• **PROBLEM DETAILS**
Reproduce verbatim the lines of data starting with the line that contains "stickers [434, 839]" and continuing through the line that contains "at that location.", including both of those lines. Leave the pictures out of your answer.
start RECORD EXCERPTS
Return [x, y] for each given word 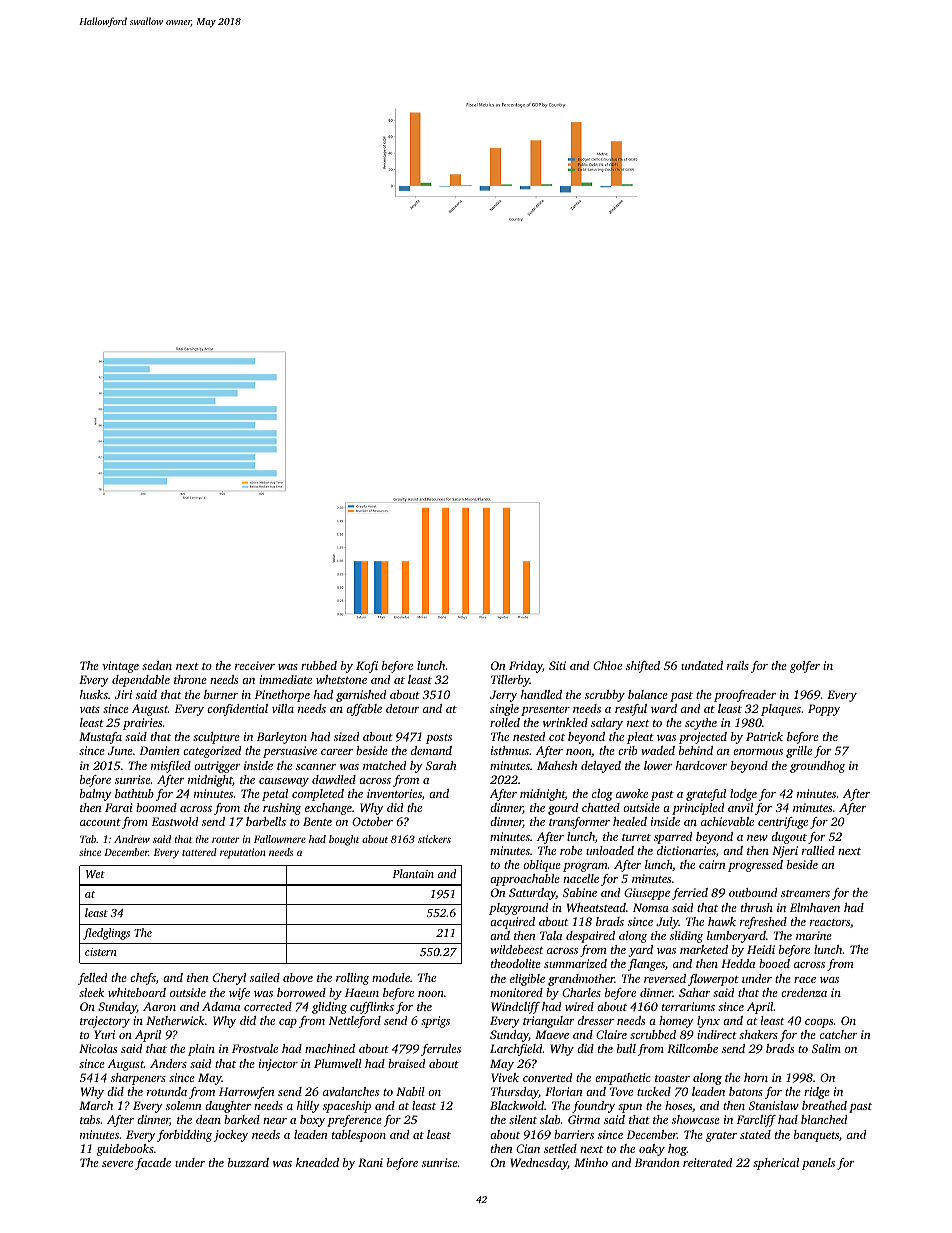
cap [288, 1023]
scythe [701, 724]
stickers [434, 839]
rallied [818, 850]
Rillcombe [692, 1048]
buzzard [248, 1162]
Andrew [132, 839]
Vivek [505, 1077]
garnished [361, 696]
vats [90, 709]
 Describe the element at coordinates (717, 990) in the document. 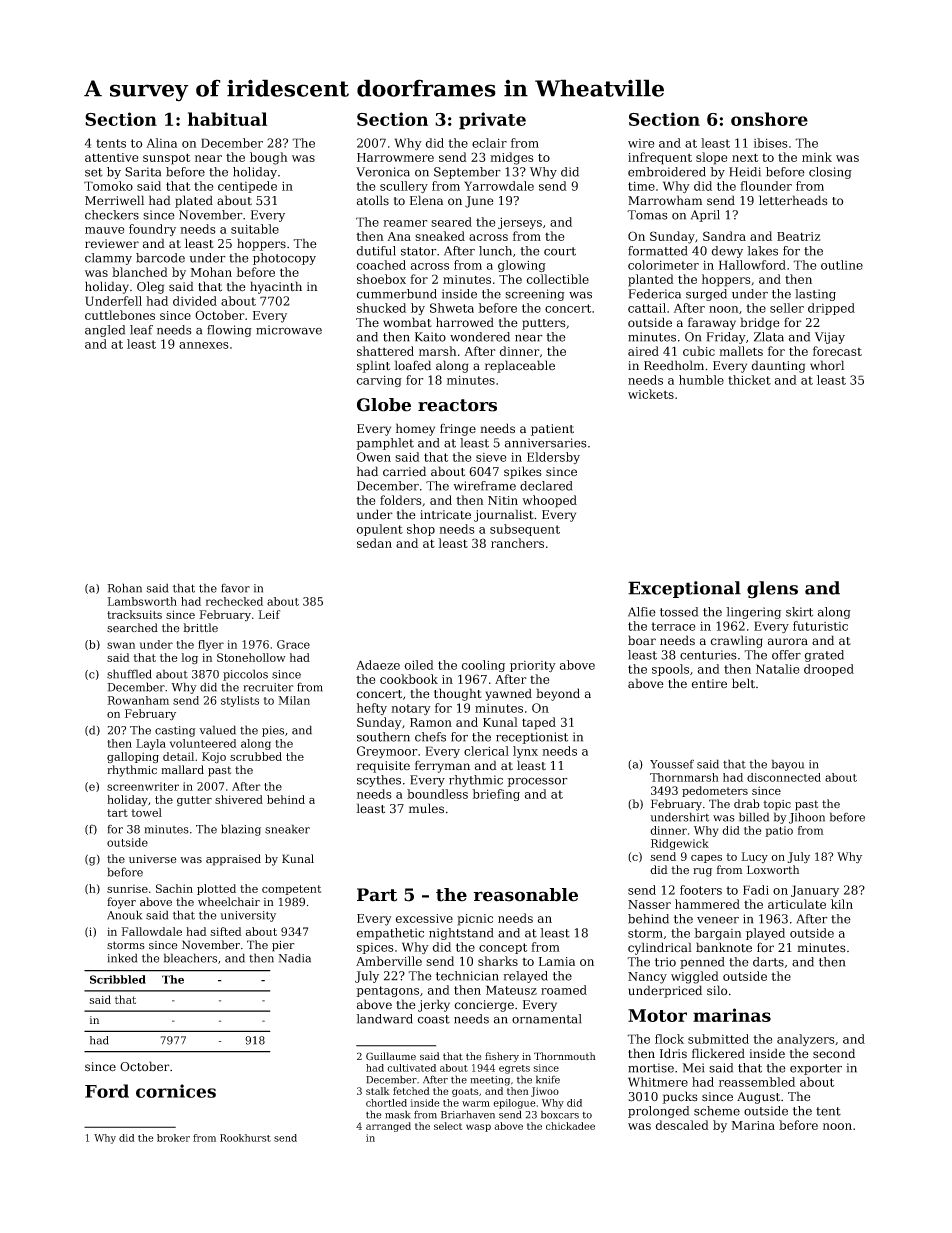

I see `silo` at that location.
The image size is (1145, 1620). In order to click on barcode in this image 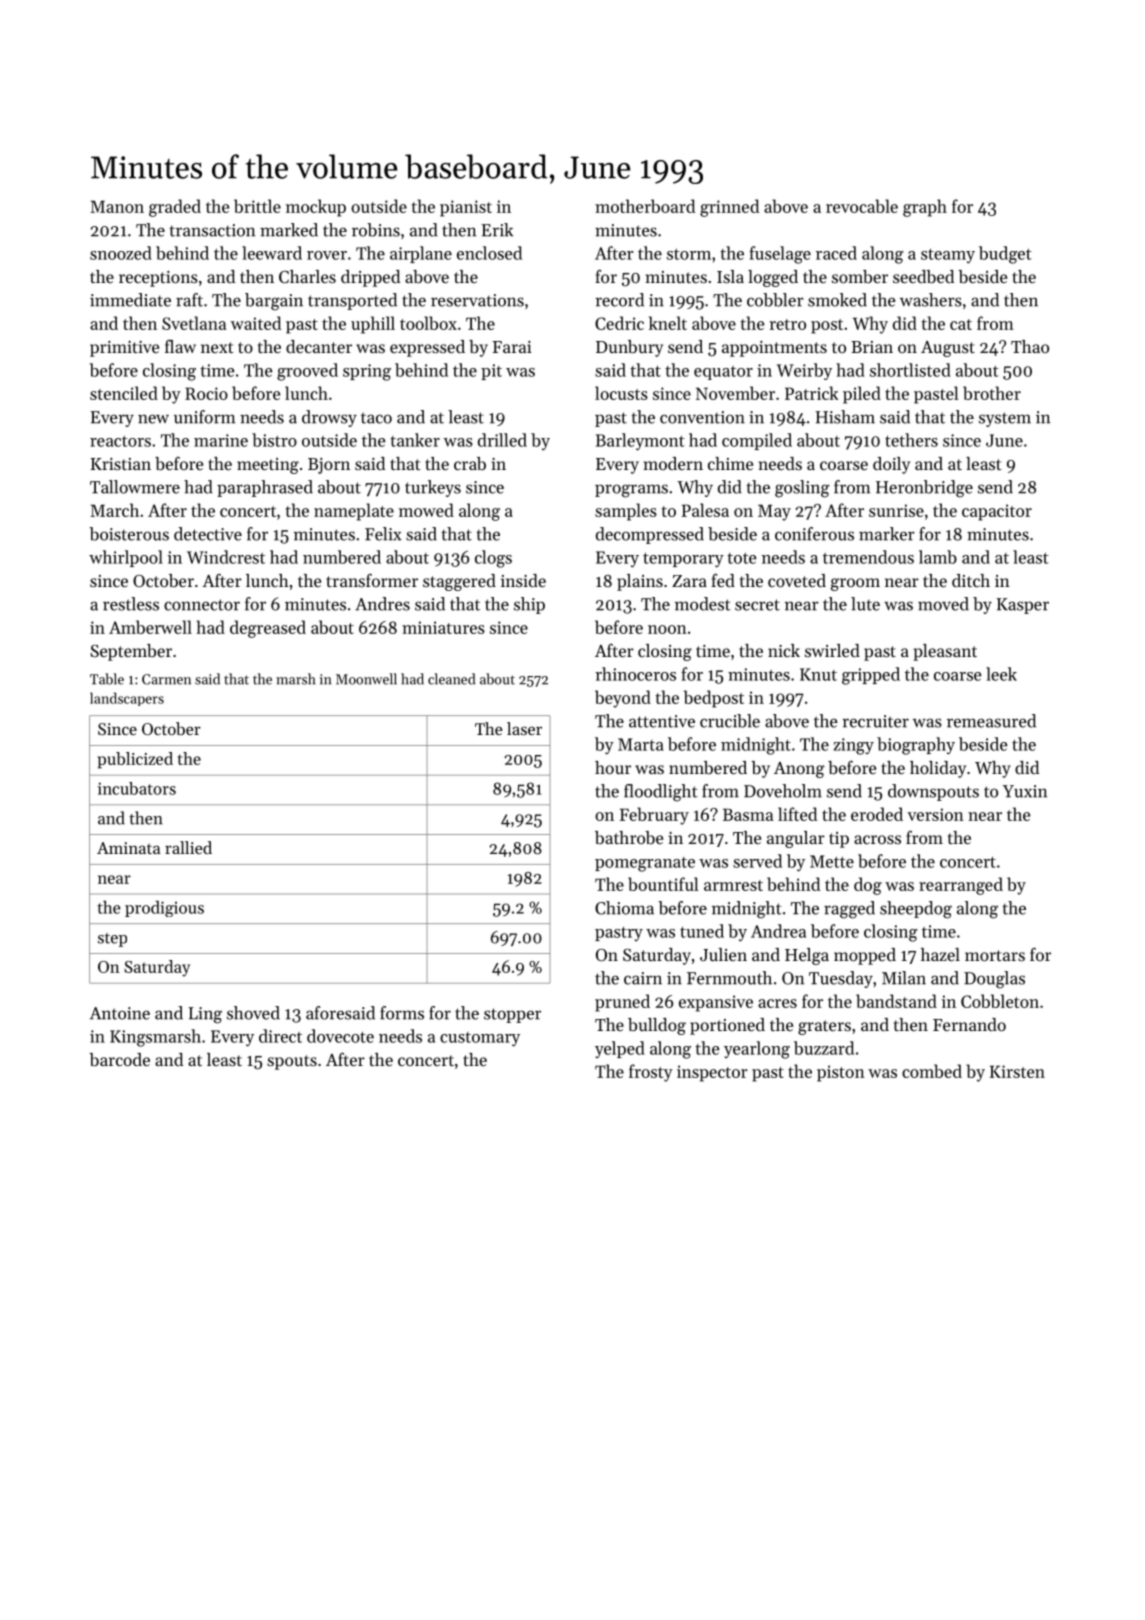, I will do `click(119, 1059)`.
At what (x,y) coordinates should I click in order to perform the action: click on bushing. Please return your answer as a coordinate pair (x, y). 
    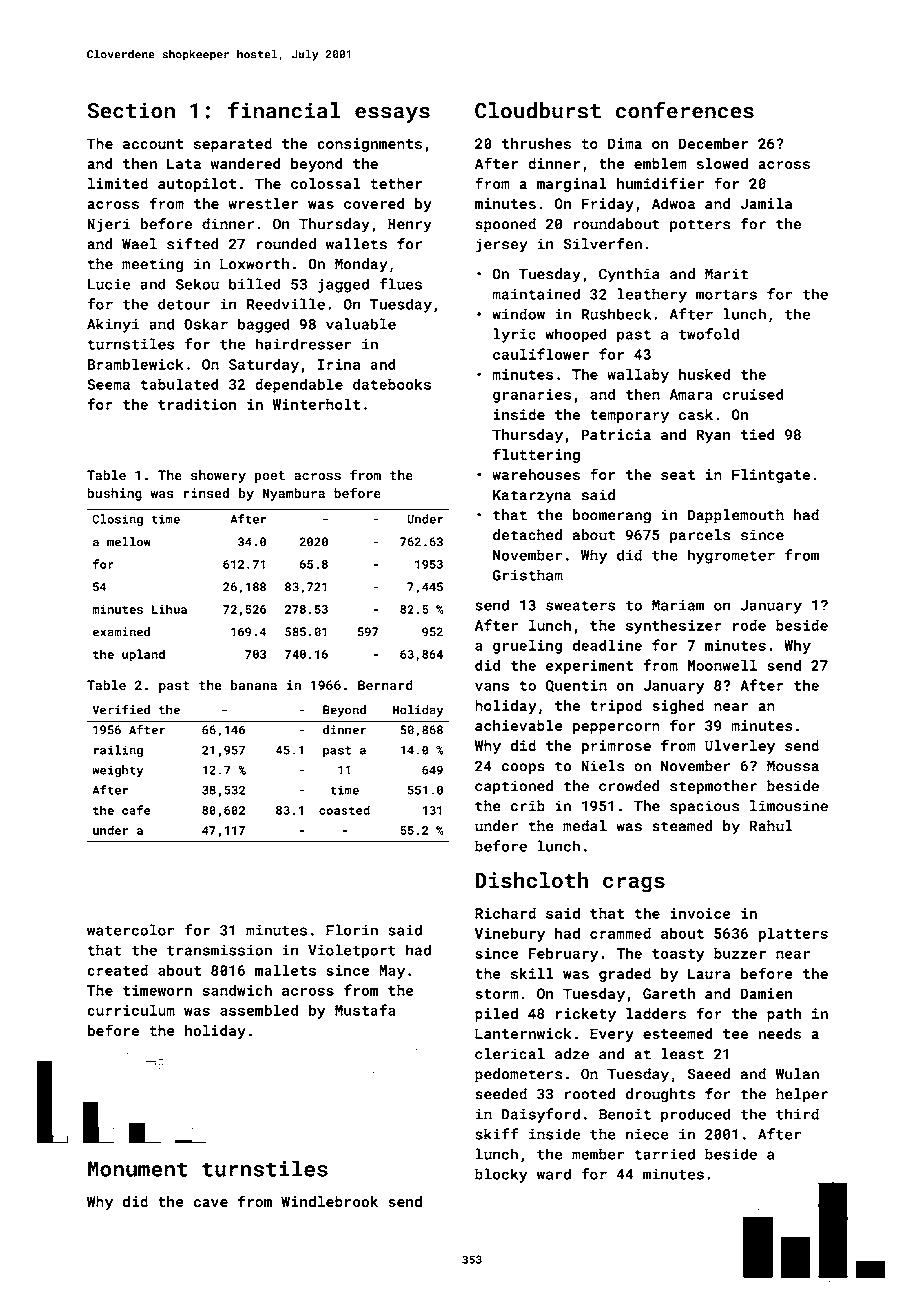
end RECORD EXCERPTS
• **RESPONSE FOR THIS EXERCISE**
stickers [434, 839]
rallied [818, 850]
Rillcombe [692, 1048]
buzzard [248, 1162]
Andrew [132, 839]
Vivek [505, 1077]
garnished [361, 696]
vats [90, 709]
 Describe the element at coordinates (717, 990) in the document. 

I see `silo` at that location.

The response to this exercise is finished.